» EXERCISE DETAILS: The line containing "relocated | bright" marks the start; extract exactly from it through the last line of the entries, and omit any pictures.

» INPUT DATA:
========
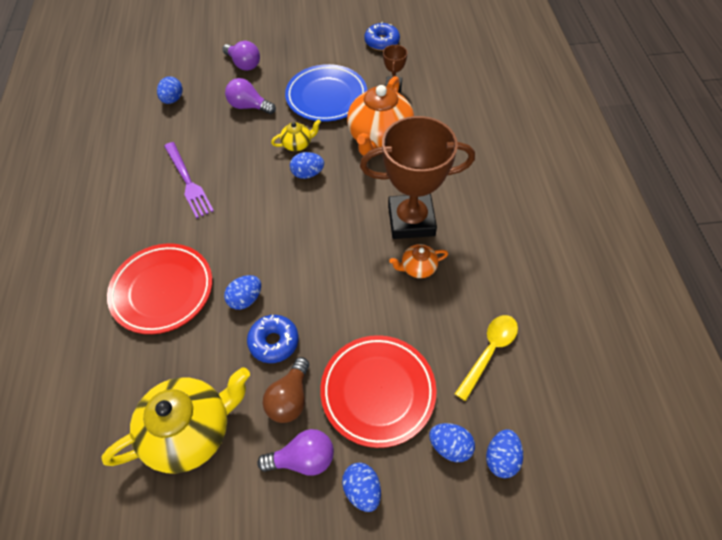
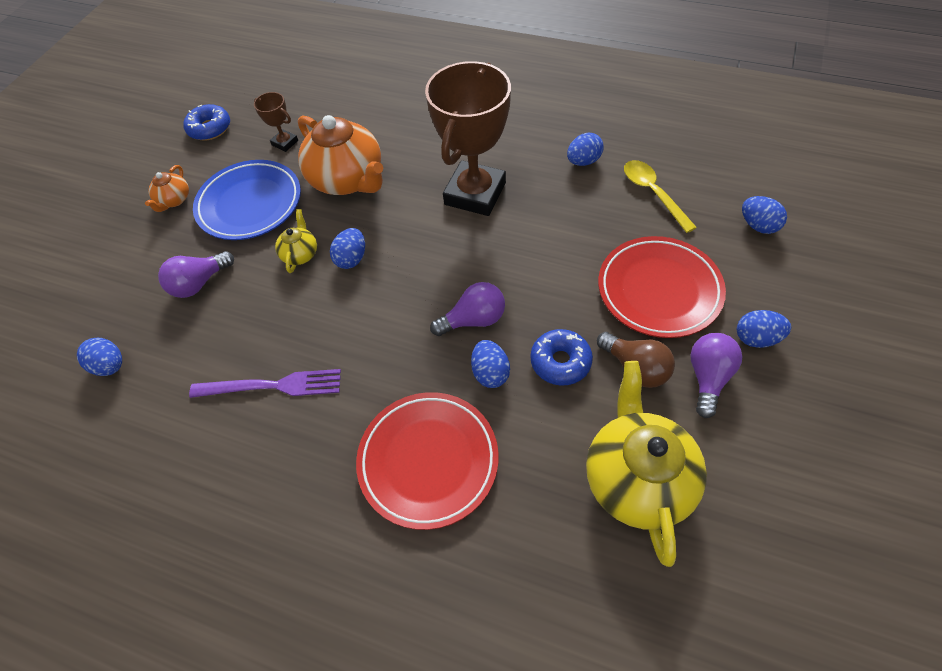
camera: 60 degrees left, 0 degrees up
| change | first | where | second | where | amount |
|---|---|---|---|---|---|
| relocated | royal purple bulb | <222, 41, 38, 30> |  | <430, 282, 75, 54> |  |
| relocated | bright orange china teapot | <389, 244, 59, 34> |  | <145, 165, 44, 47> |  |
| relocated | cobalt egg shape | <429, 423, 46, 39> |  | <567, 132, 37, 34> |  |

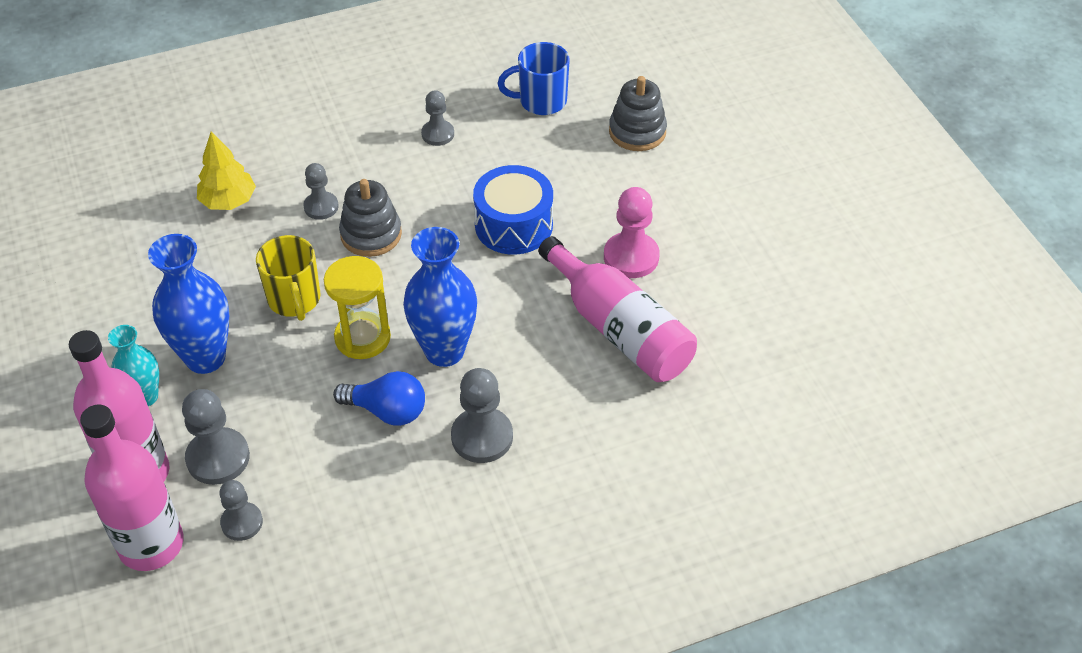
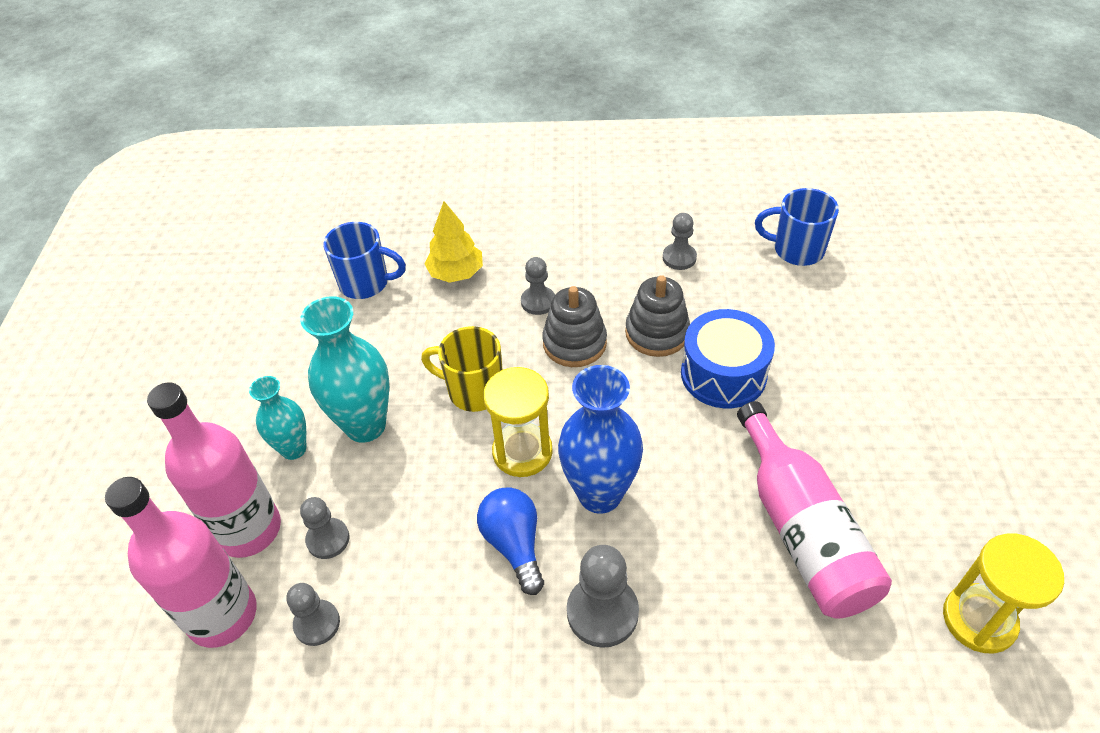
camera: 25 degrees right, 0 degrees up
| change | first | where | second | where | amount |
|---|---|---|---|---|---|
| relocated | ash-grey stacking toy | <609, 76, 58, 75> |  | <625, 275, 65, 82> |  |
| missing | rosy pawn | <604, 187, 56, 91> |  |  |  |
| colour | cobalt vase | <148, 234, 81, 140> | aqua vase | <300, 296, 89, 147> |  |
| spun | golden coffee mug | <256, 235, 65, 86> |  | <421, 326, 82, 86> | 105 degrees clockwise |
| spun | cobalt bulb | <333, 371, 92, 55> |  | <477, 487, 67, 108> | 150 degrees counterclockwise |
| size | ash-grey pawn | <182, 389, 68, 96> |  | <300, 497, 49, 62> | x0.64 |
| appeared |  |  | cobalt coffee mug | <323, 222, 83, 77> |  |
| appeared |  |  | golden hourglass | <943, 533, 121, 120> |  |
========
» RESULT OF THIS EXERCISE:
| relocated | bright orange china teapot | <389, 244, 59, 34> |  | <145, 165, 44, 47> |  |
| relocated | cobalt egg shape | <429, 423, 46, 39> |  | <567, 132, 37, 34> |  |

camera: 25 degrees right, 0 degrees up
| change | first | where | second | where | amount |
|---|---|---|---|---|---|
| relocated | ash-grey stacking toy | <609, 76, 58, 75> |  | <625, 275, 65, 82> |  |
| missing | rosy pawn | <604, 187, 56, 91> |  |  |  |
| colour | cobalt vase | <148, 234, 81, 140> | aqua vase | <300, 296, 89, 147> |  |
| spun | golden coffee mug | <256, 235, 65, 86> |  | <421, 326, 82, 86> | 105 degrees clockwise |
| spun | cobalt bulb | <333, 371, 92, 55> |  | <477, 487, 67, 108> | 150 degrees counterclockwise |
| size | ash-grey pawn | <182, 389, 68, 96> |  | <300, 497, 49, 62> | x0.64 |
| appeared |  |  | cobalt coffee mug | <323, 222, 83, 77> |  |
| appeared |  |  | golden hourglass | <943, 533, 121, 120> |  |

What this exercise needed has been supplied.